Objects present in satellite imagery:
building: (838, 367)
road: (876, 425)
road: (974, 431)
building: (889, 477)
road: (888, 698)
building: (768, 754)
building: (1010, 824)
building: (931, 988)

==

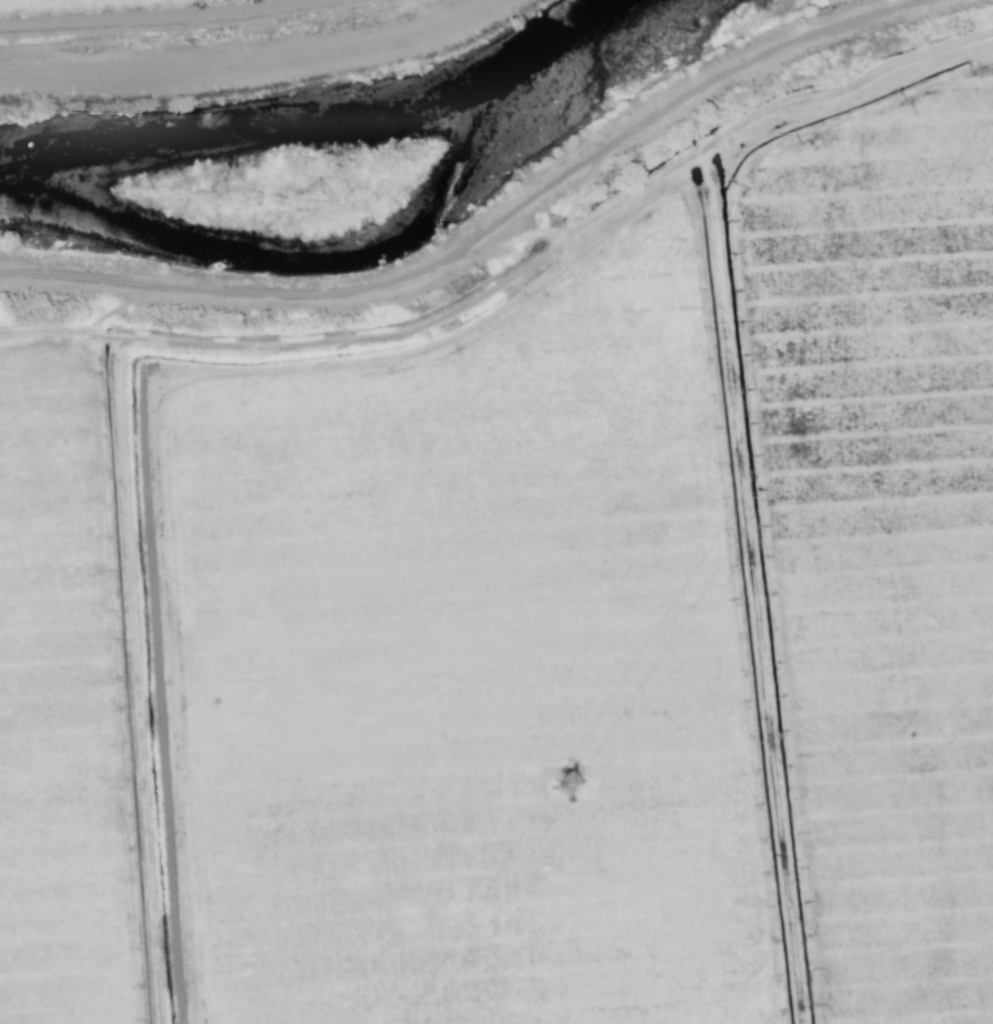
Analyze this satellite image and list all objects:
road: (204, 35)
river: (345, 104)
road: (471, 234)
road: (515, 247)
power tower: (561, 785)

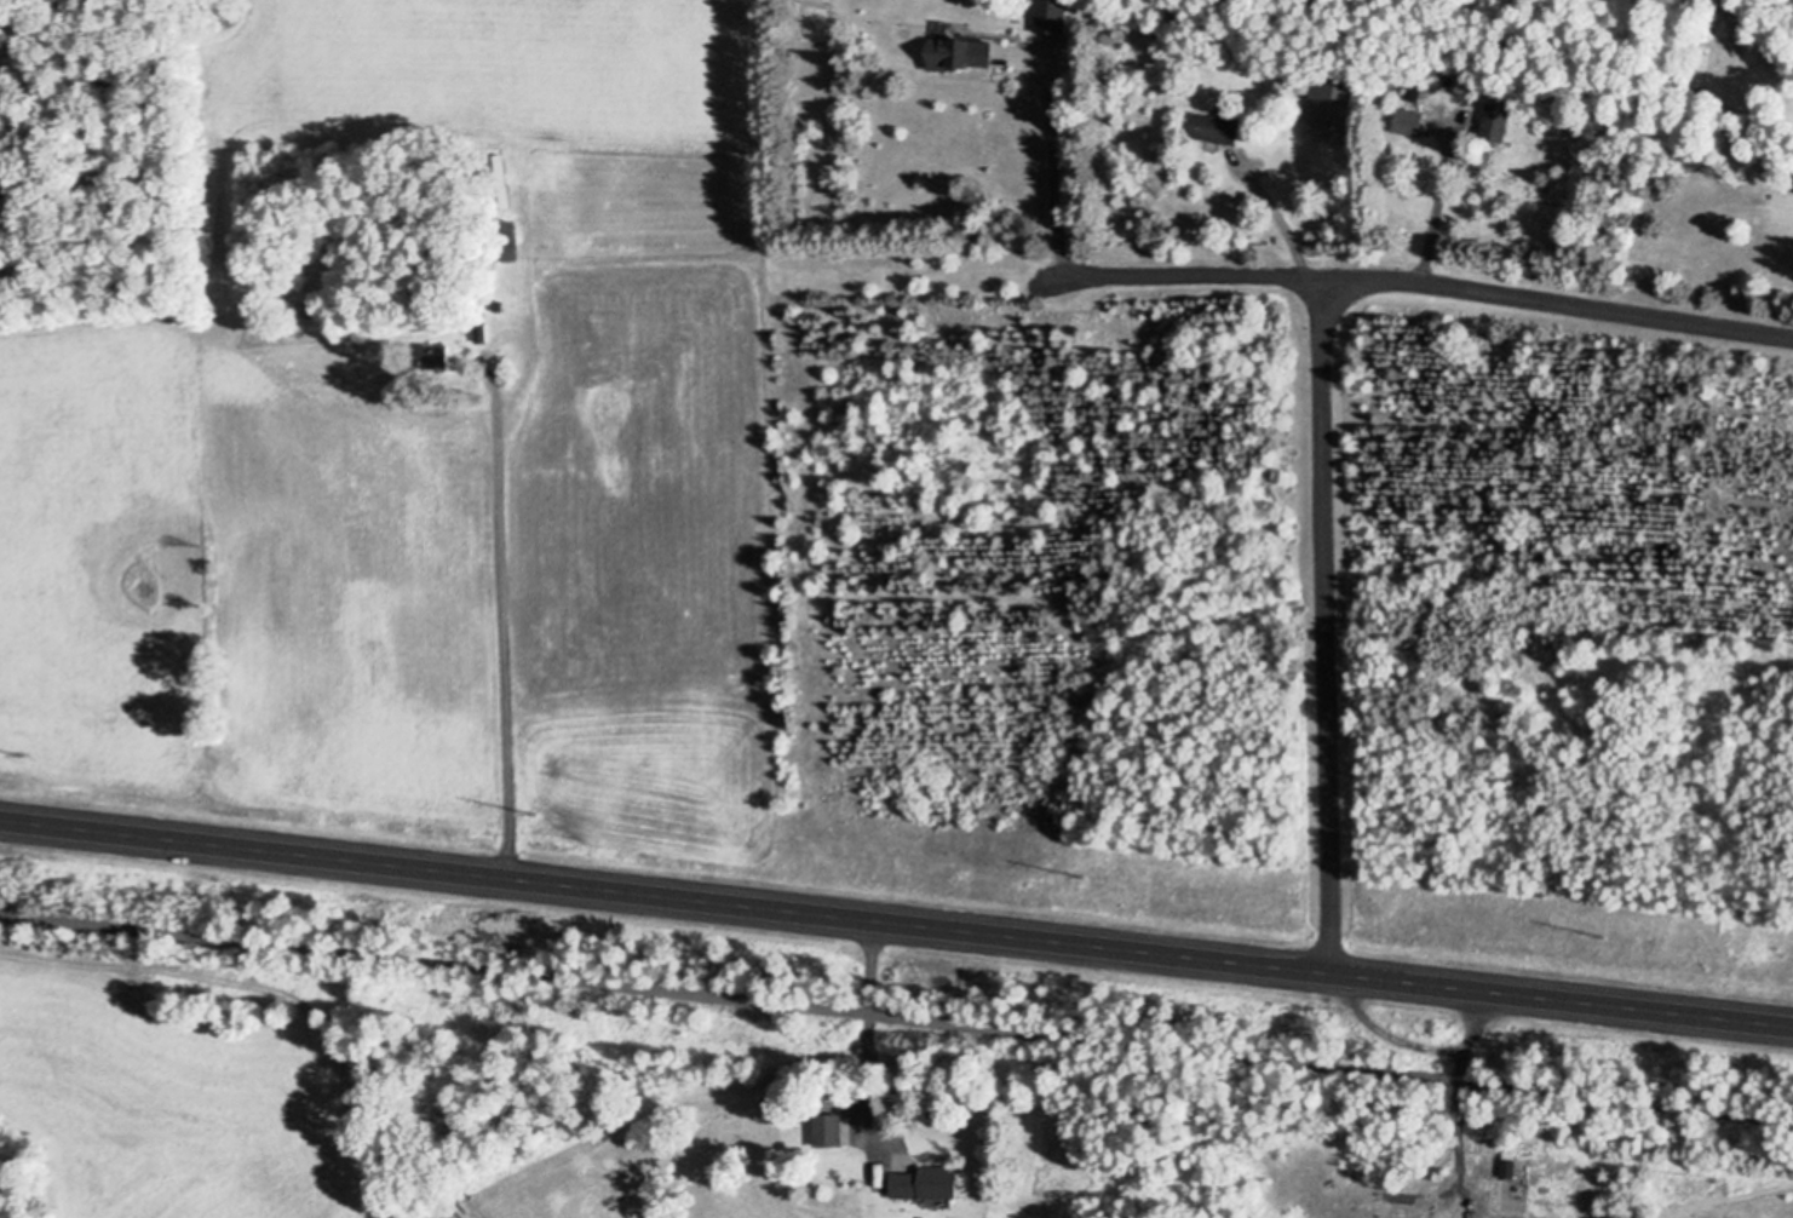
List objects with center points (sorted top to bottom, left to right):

(YOUR INSTRUCTIONS)
Your reply is to be an exact repeat of the listing above from the line holding "Analyze this satellite" down to the line holding "List objects with", ends included, pictures excluded.

(WRITTEN RESPONSE)
Analyze this satellite image and list all objects:
road: (204, 35)
river: (345, 104)
road: (471, 234)
road: (515, 247)
power tower: (561, 785)

List objects with center points (sorted top to bottom, left to right):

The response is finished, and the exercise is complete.